ABOUT THIS TASK =>
Your answer must be the exact lines below, starting with the line with "brown plate I11" and going on through the line with "none -> lime plate D4:D9 level 2", both included, with no pictures.

RECORDS PROVIDED =>
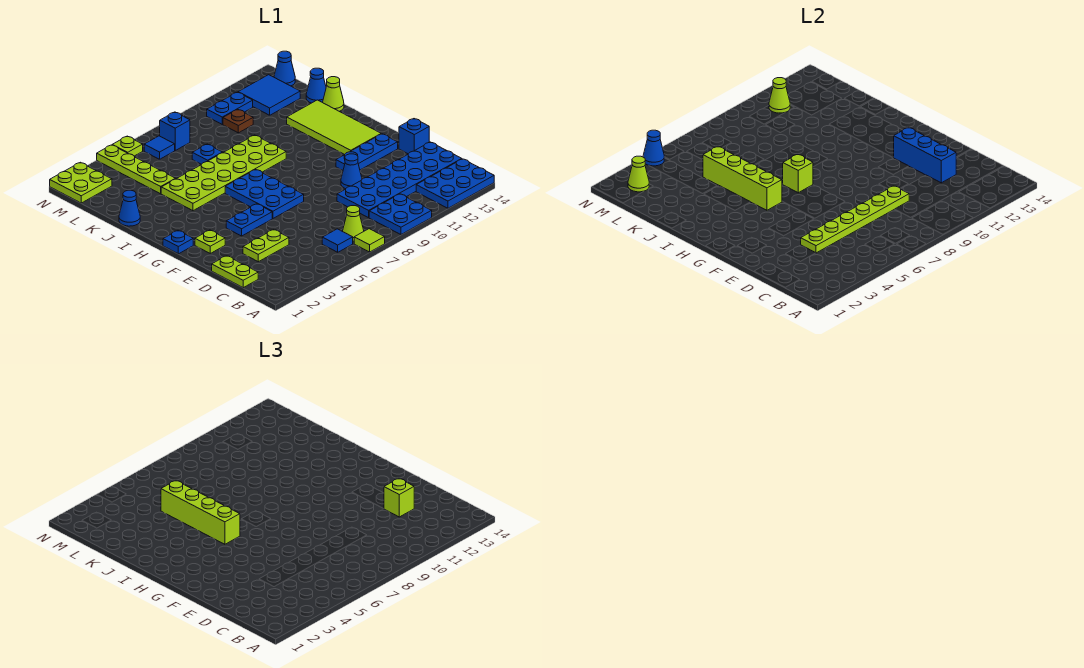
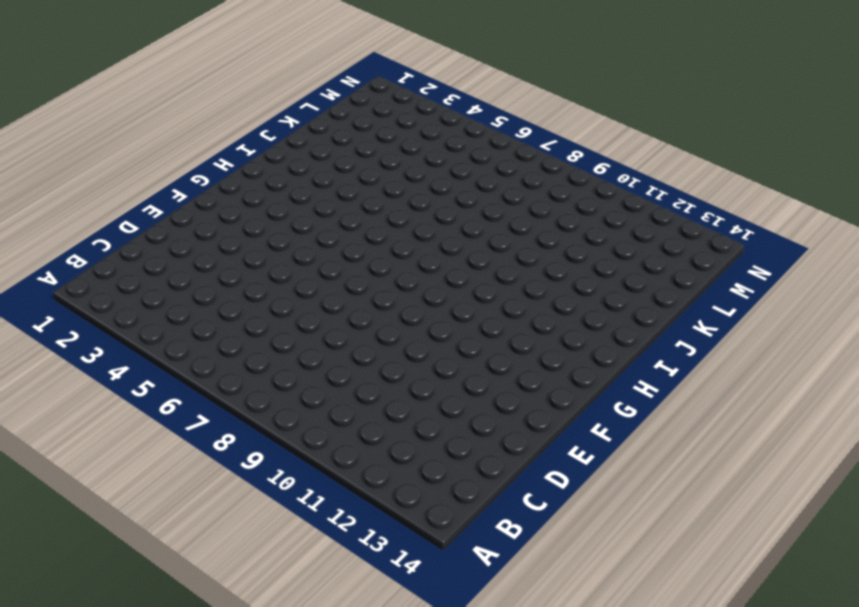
none -> lime tile A7 level 1
none -> blue plate A9:B10 level 1
none -> blue plate A12:B14 level 1
none -> blue tile B6 level 1

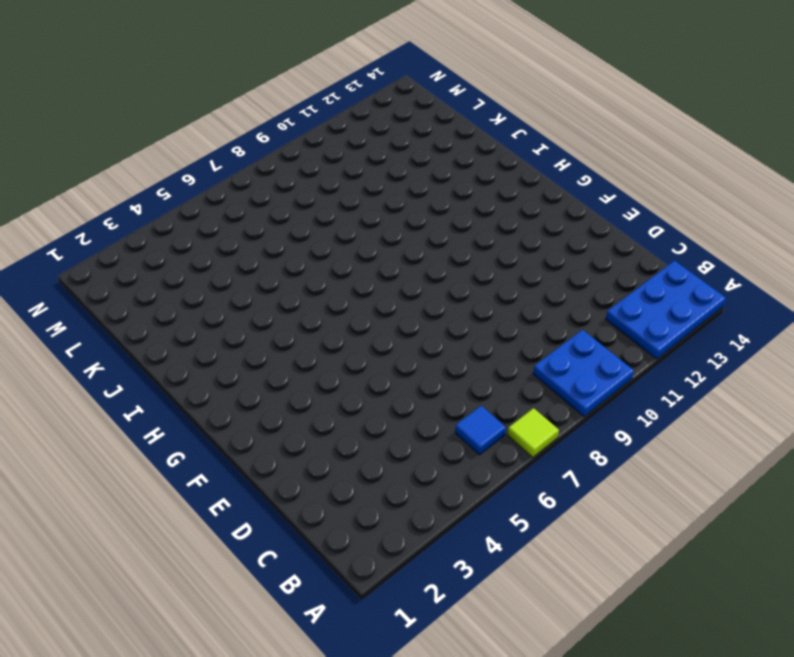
none -> lime cone B7 level 1
none -> lime plate C1:D1 level 1
none -> blue plate C9:D14 level 1
none -> lime plate D3:D4 level 1

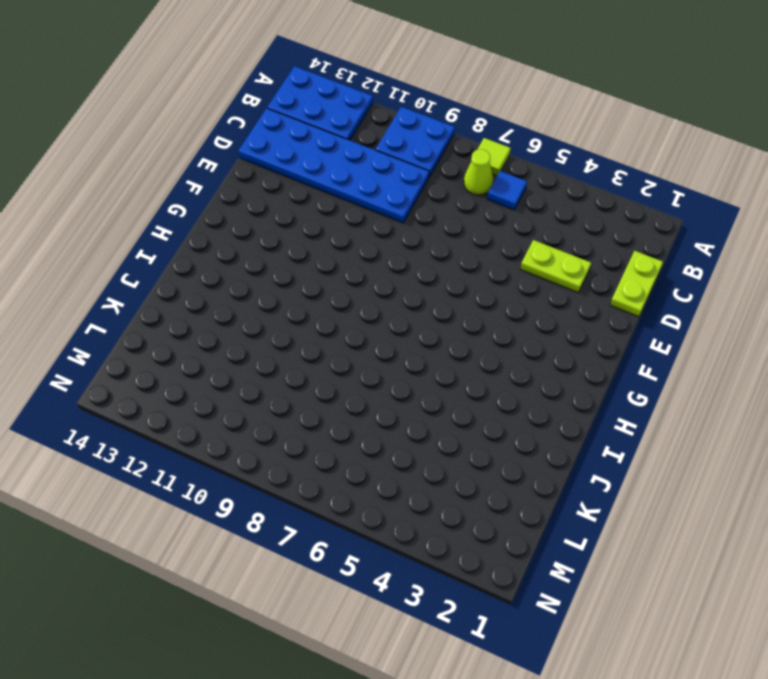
none -> blue cone E10 level 1
none -> blue brick E14 level 1
none -> lime plate F2 level 1
none -> blue plate F4:F5 level 1

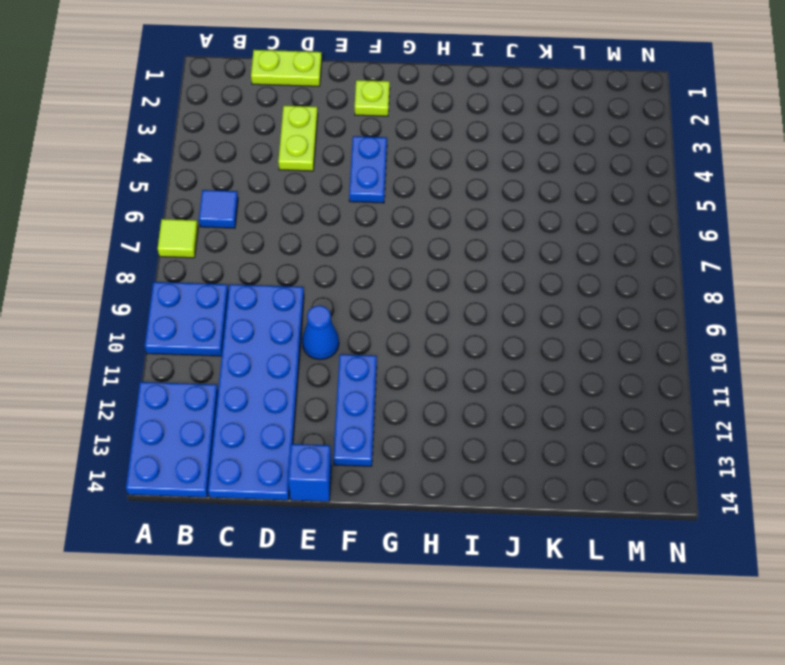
none -> lime cone B7 level 1
none -> blue plate F6:H7 level 1
none -> blue plate G1 level 1
none -> lime tile G12:J13 level 1

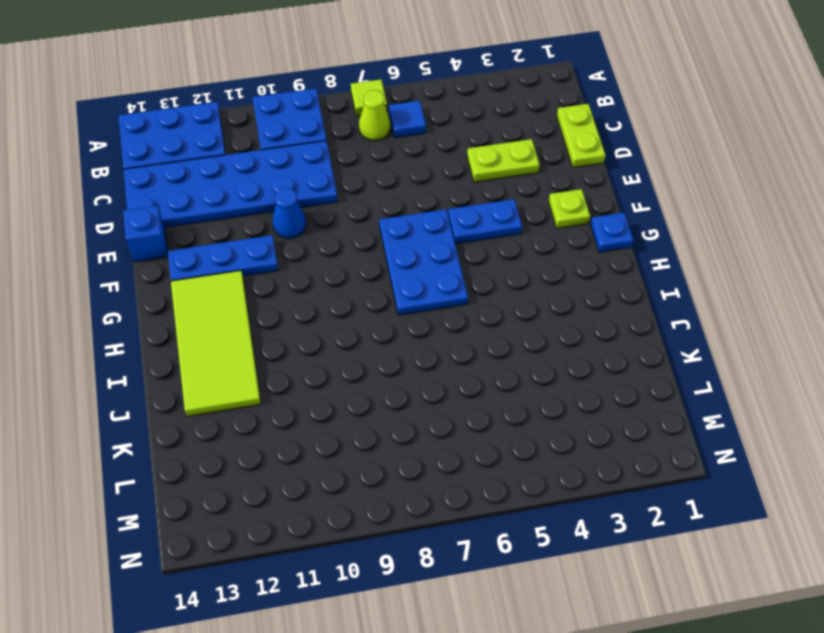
none -> lime plate I4:J9 level 1
none -> blue cone J1 level 1
none -> lime cone J14 level 1
none -> lime plate K4:N4 level 1

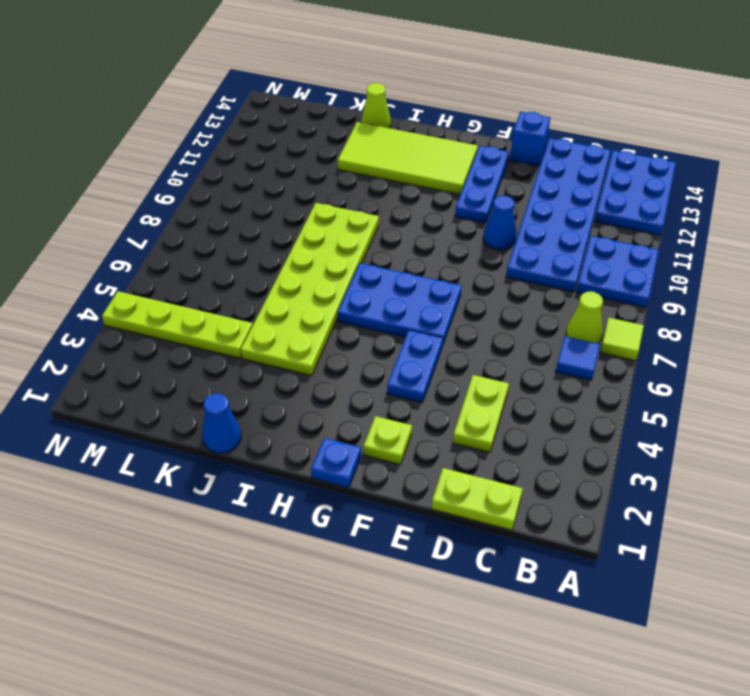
none -> blue plate K7 level 1
none -> blue cone K14 level 1
none -> brown plate L10 level 1
none -> blue tile L12:M13 level 1

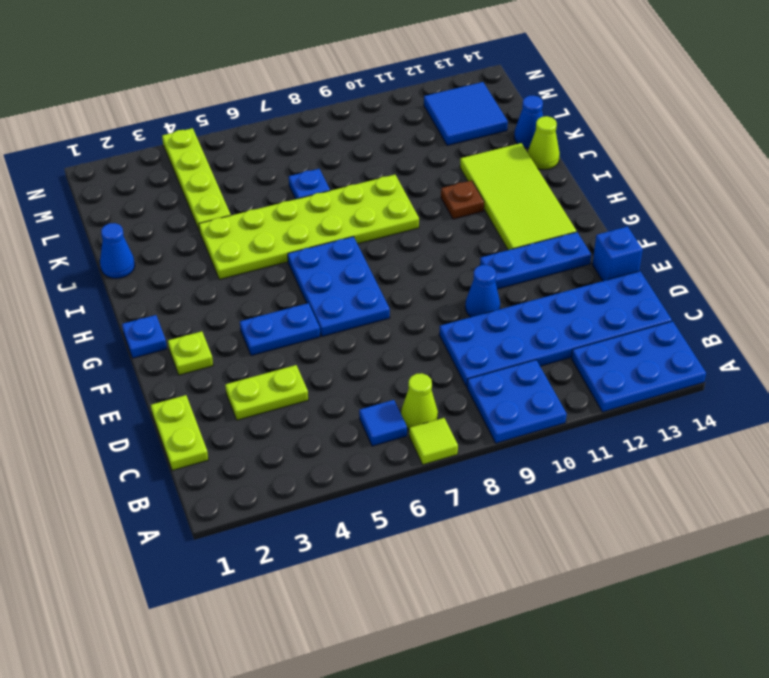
brown plate I11 level 1 -> brown plate L10 level 1
none -> lime plate M1:N2 level 1
none -> blue tile M6 level 1
none -> blue brick M7 level 1
none -> blue plate M10:M11 level 1

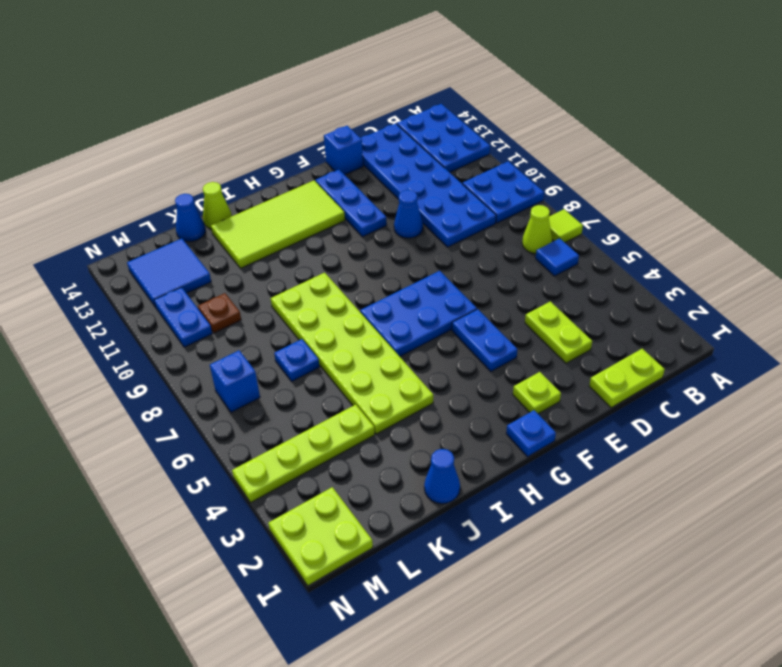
none -> blue tile M6 level 1
none -> blue cone M14 level 1
none -> lime plate N5 level 1
none -> lime plate D4:D9 level 2

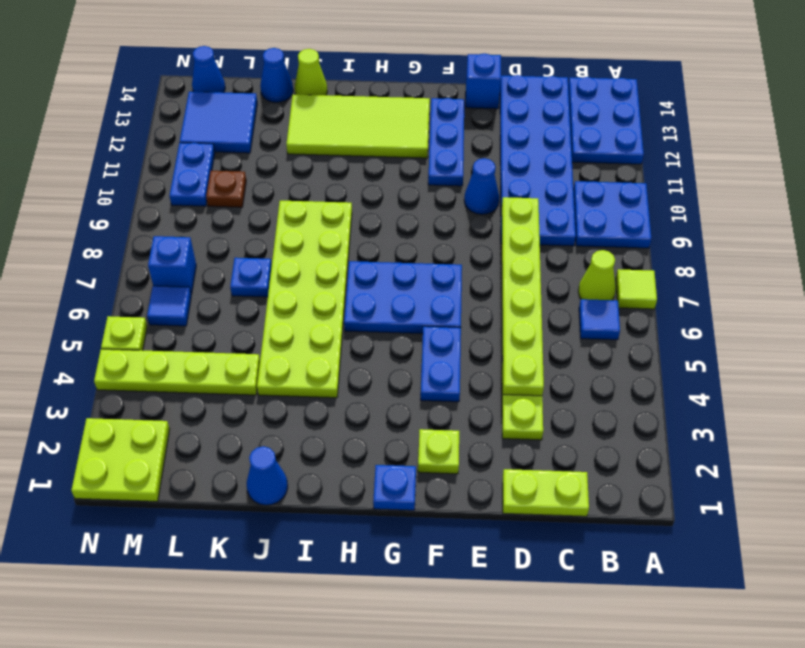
none -> blue brick D12:F12 level 2
none -> lime brick H5:K5 level 2
none -> lime brick H7 level 2
none -> lime cone M2 level 2

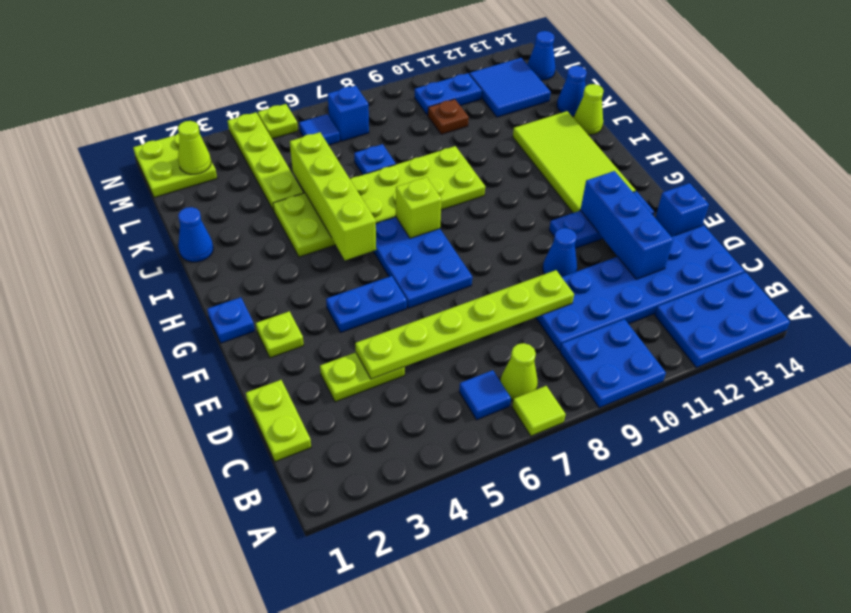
none -> lime cone M11 level 2
none -> blue cone N4 level 2
none -> lime brick D12 level 3
none -> lime brick H5:K5 level 3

RESPONSE TO THE TASK =>
brown plate I11 level 1 -> brown plate L10 level 1
none -> lime plate M1:N2 level 1
none -> blue tile M6 level 1
none -> blue brick M7 level 1
none -> blue plate M10:M11 level 1

none -> blue tile M6 level 1
none -> blue cone M14 level 1
none -> lime plate N5 level 1
none -> lime plate D4:D9 level 2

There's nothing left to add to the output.